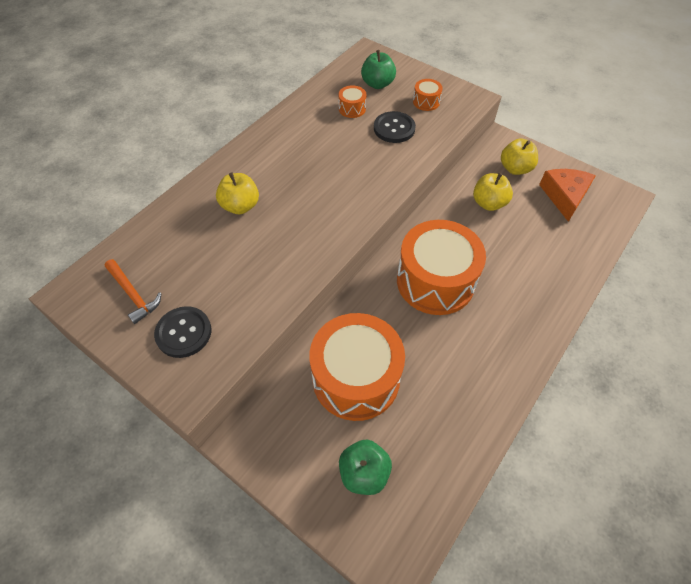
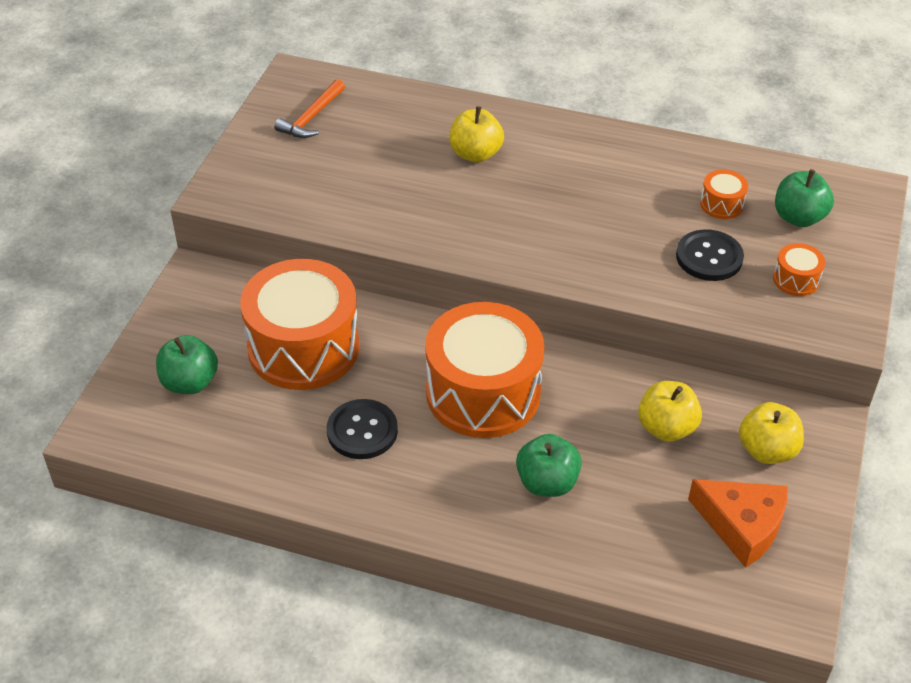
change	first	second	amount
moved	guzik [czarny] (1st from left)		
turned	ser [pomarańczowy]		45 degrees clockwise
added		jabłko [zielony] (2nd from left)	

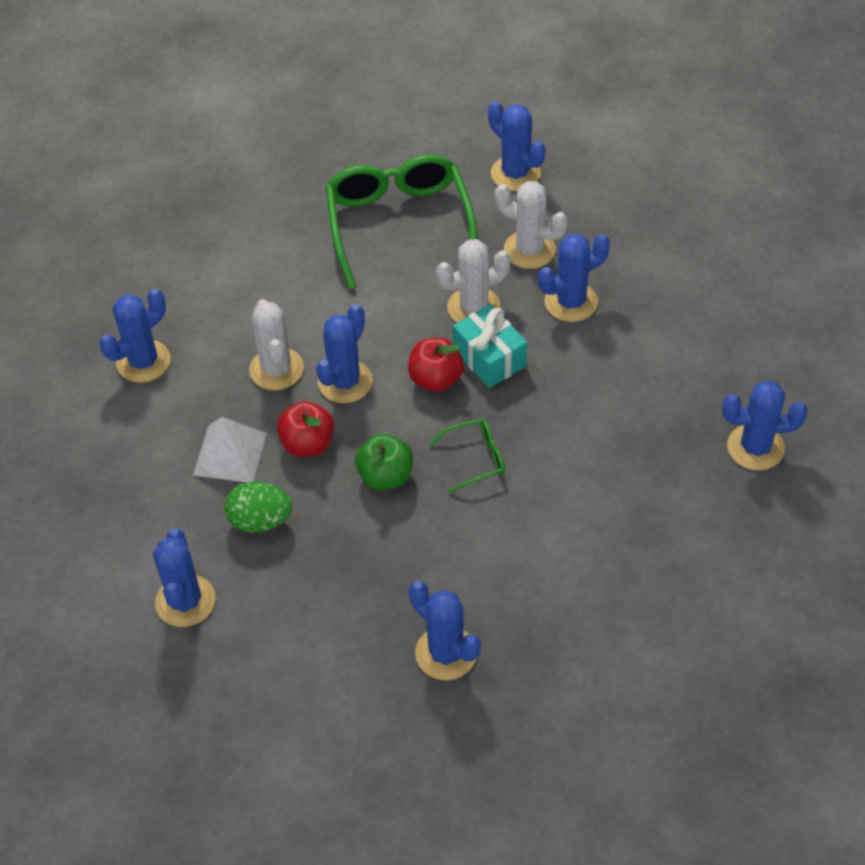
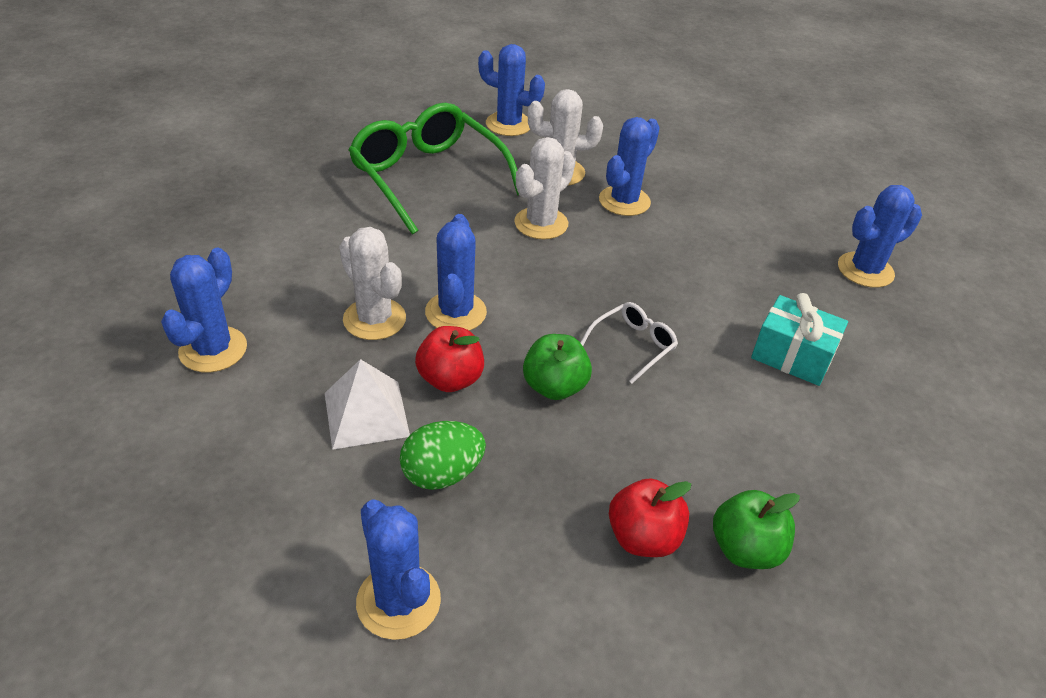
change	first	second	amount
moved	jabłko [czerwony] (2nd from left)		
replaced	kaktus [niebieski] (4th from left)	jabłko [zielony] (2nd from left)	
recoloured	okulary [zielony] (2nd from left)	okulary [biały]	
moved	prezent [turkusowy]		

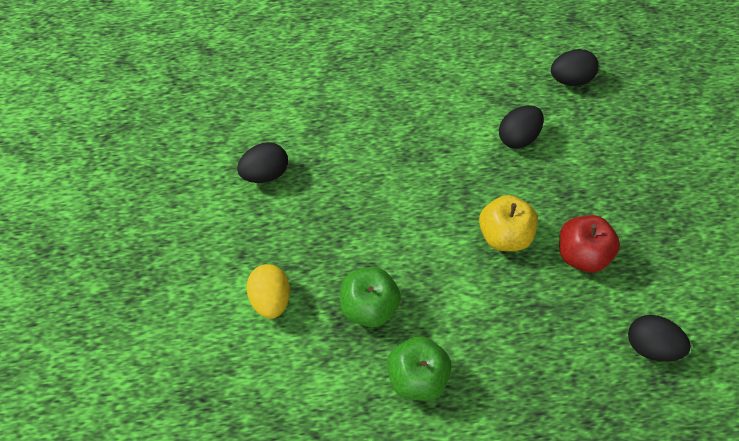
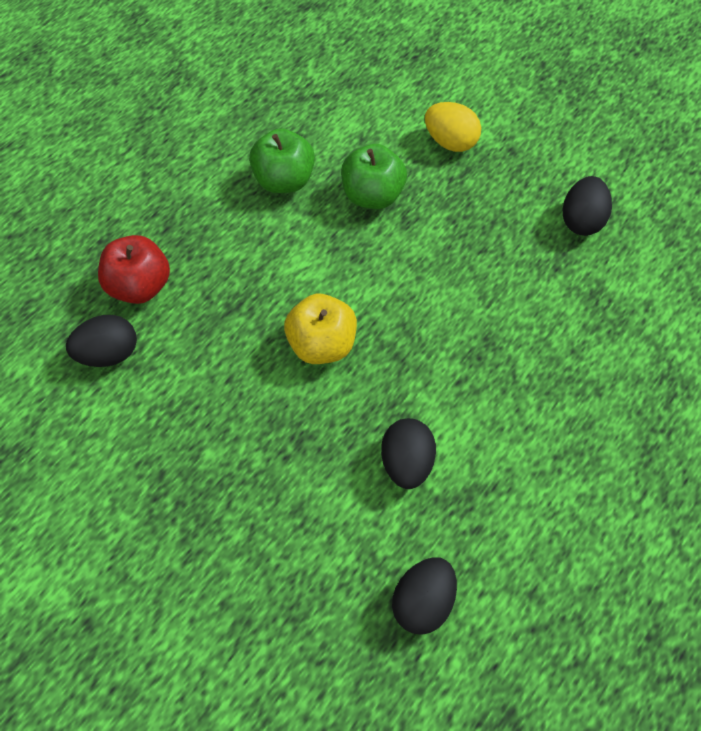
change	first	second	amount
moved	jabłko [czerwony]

━━━━━━━━━━━━━━━━━━━━

■ EXERCISE BRIEF
Output, exactly and only: the line containing "(1st from left)", the last line of the listing above, and every line in between. Leave the pictures out.

■ EXERCISE OUTPUT
moved	guzik [czarny] (1st from left)		
turned	ser [pomarańczowy]		45 degrees clockwise
added		jabłko [zielony] (2nd from left)	

change	first	second	amount
moved	jabłko [czerwony] (2nd from left)		
replaced	kaktus [niebieski] (4th from left)	jabłko [zielony] (2nd from left)	
recoloured	okulary [zielony] (2nd from left)	okulary [biały]	
moved	prezent [turkusowy]		

change	first	second	amount
moved	jabłko [czerwony]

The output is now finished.